> **What needs to be done**: Below are the records; tally the lines that include "padlock" and report only the total.

• • •

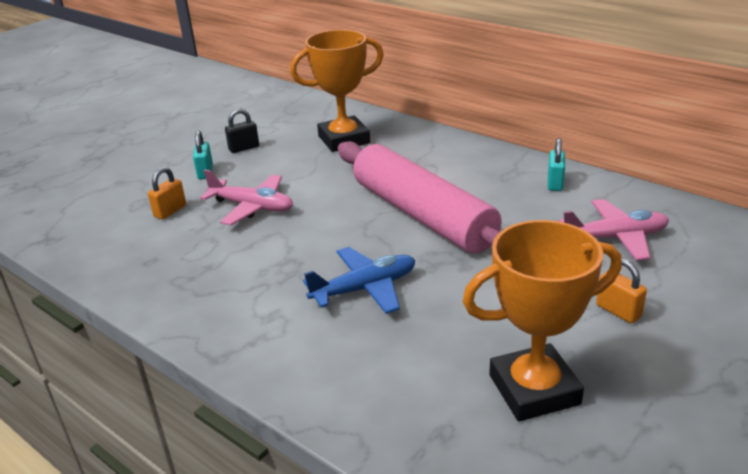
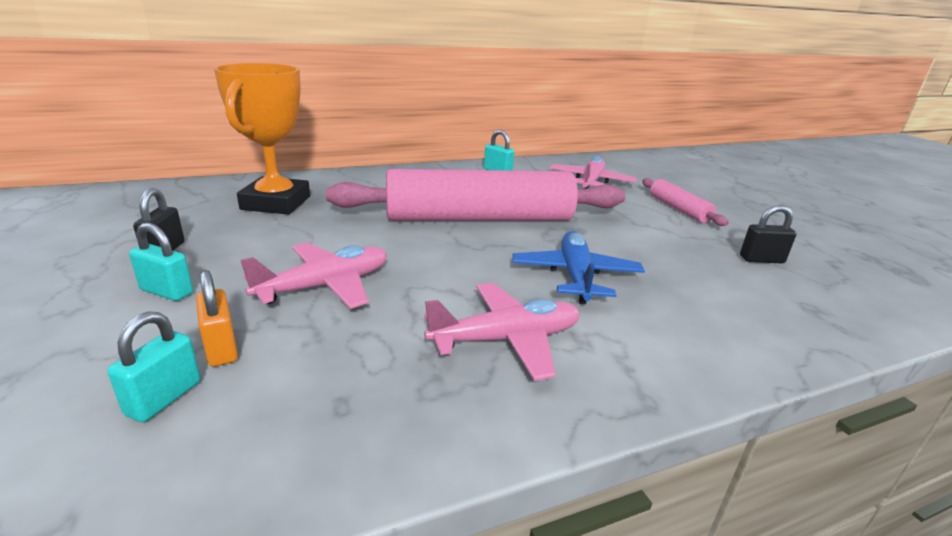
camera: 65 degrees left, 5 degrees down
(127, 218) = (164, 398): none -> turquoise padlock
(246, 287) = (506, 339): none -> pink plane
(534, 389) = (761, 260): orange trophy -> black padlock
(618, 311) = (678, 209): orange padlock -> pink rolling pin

• • •

> **Answer box**: 3